The records that follow are to be printed exactly, with no images.
*** Opening Records for this task ***
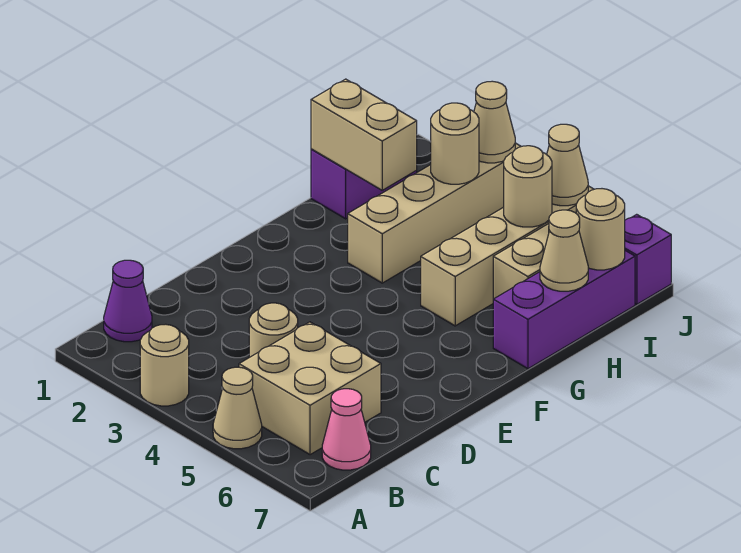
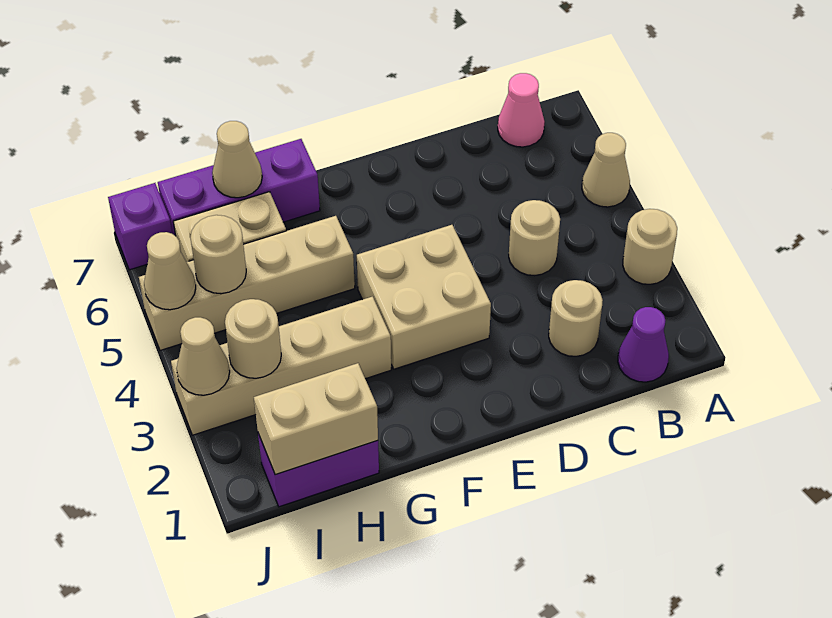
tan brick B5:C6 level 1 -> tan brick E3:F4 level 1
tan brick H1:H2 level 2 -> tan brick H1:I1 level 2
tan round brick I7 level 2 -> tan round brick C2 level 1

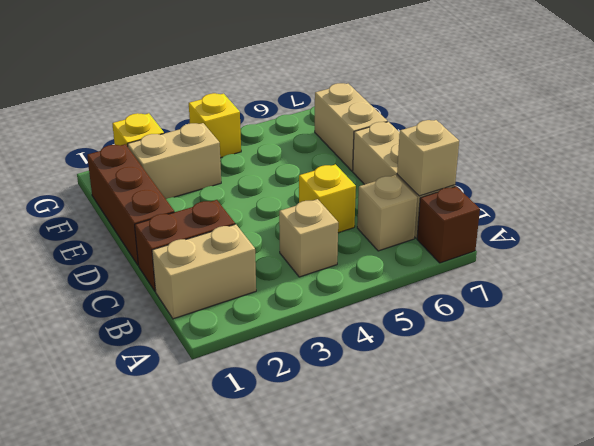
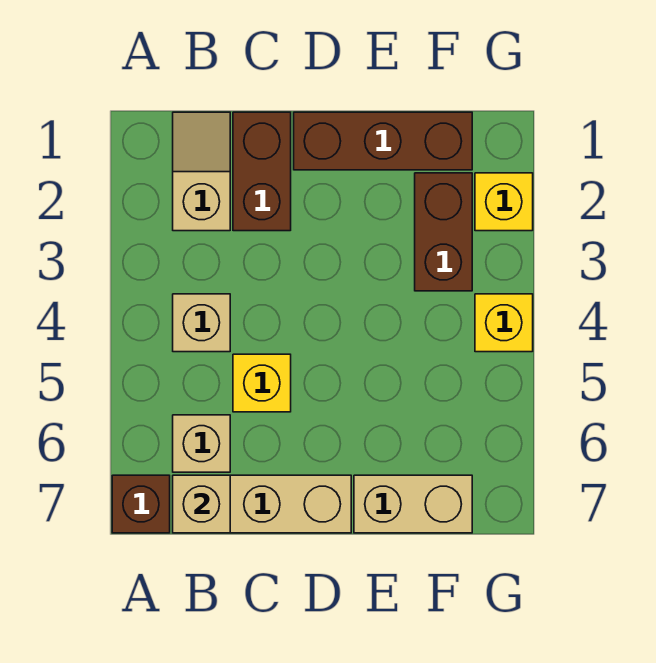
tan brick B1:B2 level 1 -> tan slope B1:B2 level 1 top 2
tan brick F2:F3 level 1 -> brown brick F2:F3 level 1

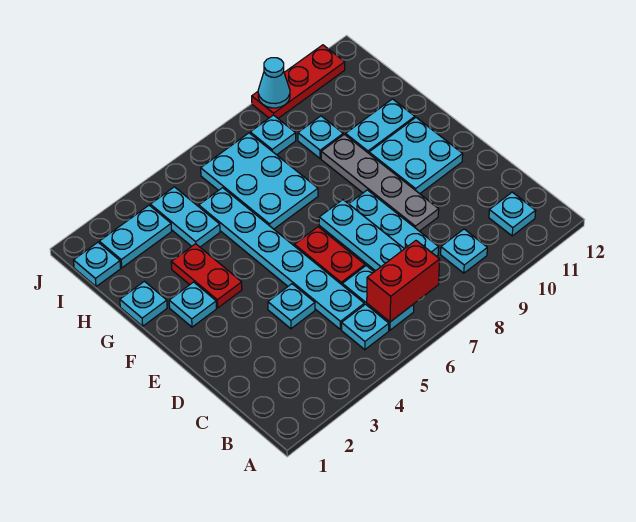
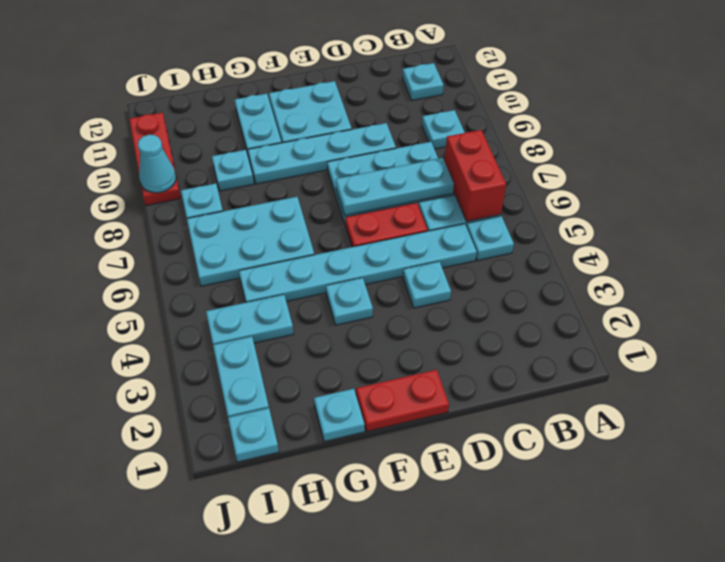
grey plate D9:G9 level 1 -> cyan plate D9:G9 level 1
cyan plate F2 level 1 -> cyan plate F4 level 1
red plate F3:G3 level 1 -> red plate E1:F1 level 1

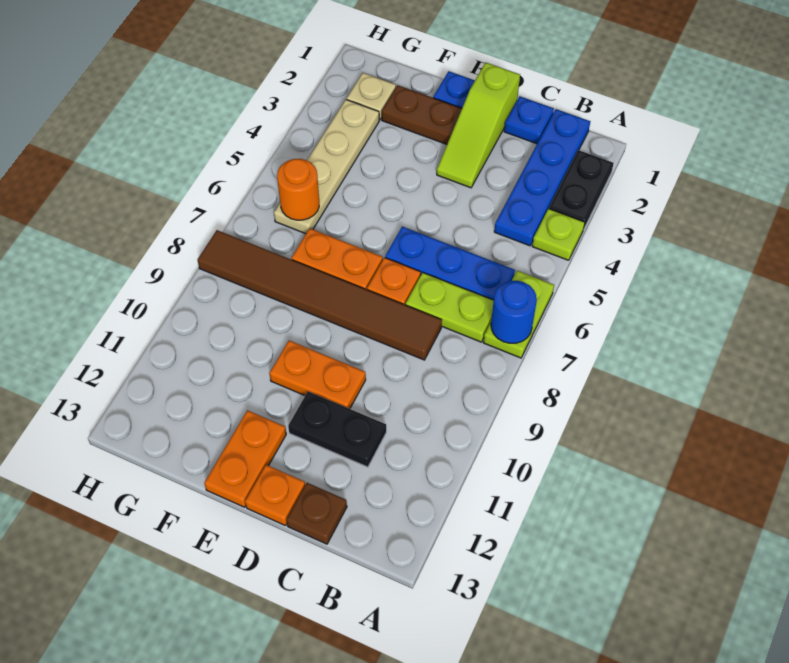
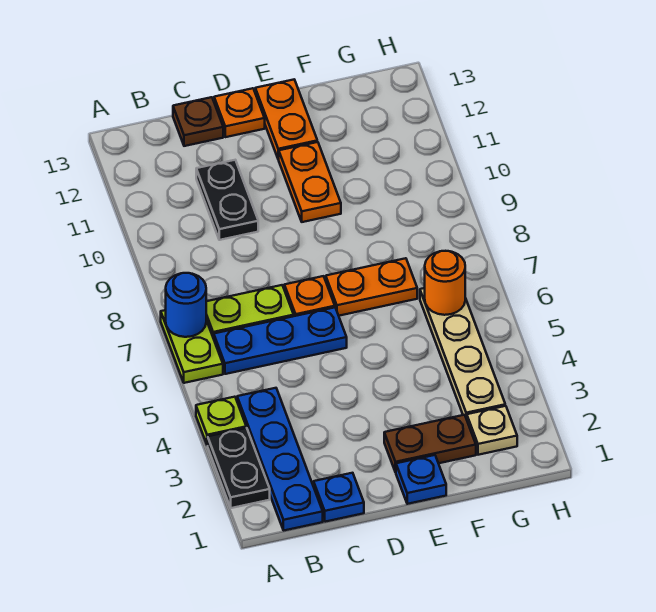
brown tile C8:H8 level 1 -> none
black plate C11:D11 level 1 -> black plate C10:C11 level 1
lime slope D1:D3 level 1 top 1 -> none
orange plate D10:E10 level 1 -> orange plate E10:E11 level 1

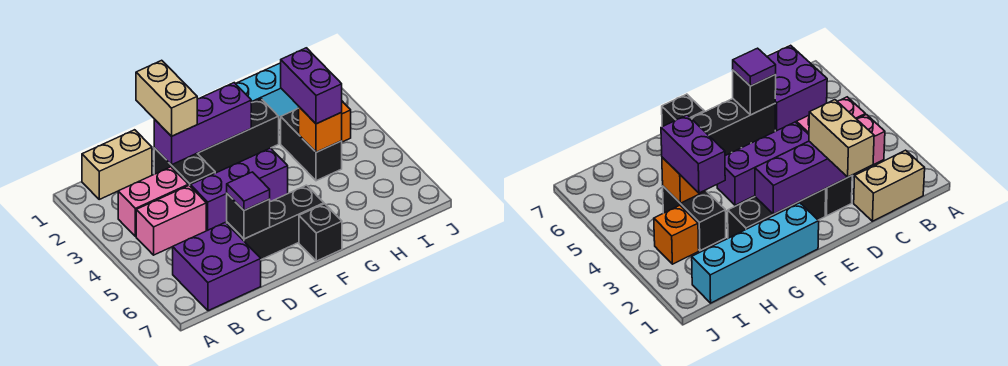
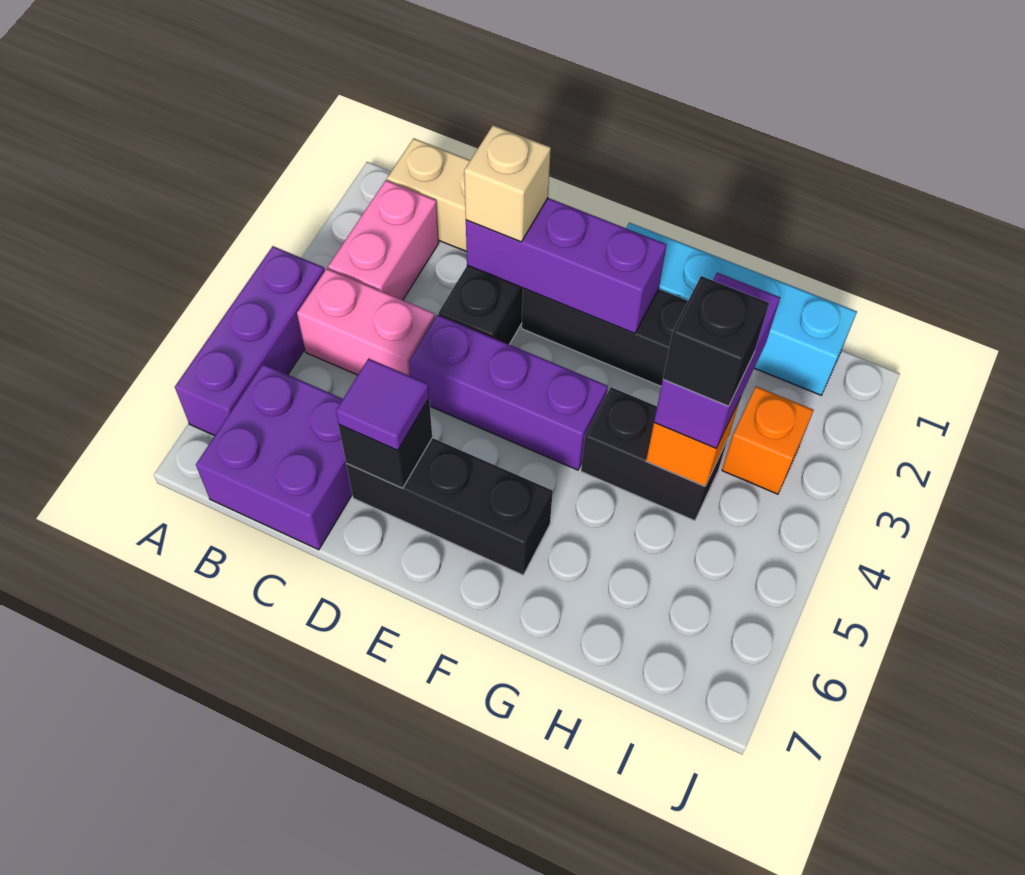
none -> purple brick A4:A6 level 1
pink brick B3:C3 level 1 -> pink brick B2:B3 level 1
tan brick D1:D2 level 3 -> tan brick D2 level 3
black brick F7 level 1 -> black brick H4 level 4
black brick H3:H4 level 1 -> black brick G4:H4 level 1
*** Closing Records for this task ***
**Your response:**
tan brick B5:C6 level 1 -> tan brick E3:F4 level 1
tan brick H1:H2 level 2 -> tan brick H1:I1 level 2
tan round brick I7 level 2 -> tan round brick C2 level 1

tan brick B1:B2 level 1 -> tan slope B1:B2 level 1 top 2
tan brick F2:F3 level 1 -> brown brick F2:F3 level 1

grey plate D9:G9 level 1 -> cyan plate D9:G9 level 1
cyan plate F2 level 1 -> cyan plate F4 level 1
red plate F3:G3 level 1 -> red plate E1:F1 level 1

brown tile C8:H8 level 1 -> none
black plate C11:D11 level 1 -> black plate C10:C11 level 1
lime slope D1:D3 level 1 top 1 -> none
orange plate D10:E10 level 1 -> orange plate E10:E11 level 1

none -> purple brick A4:A6 level 1
pink brick B3:C3 level 1 -> pink brick B2:B3 level 1
tan brick D1:D2 level 3 -> tan brick D2 level 3
black brick F7 level 1 -> black brick H4 level 4
black brick H3:H4 level 1 -> black brick G4:H4 level 1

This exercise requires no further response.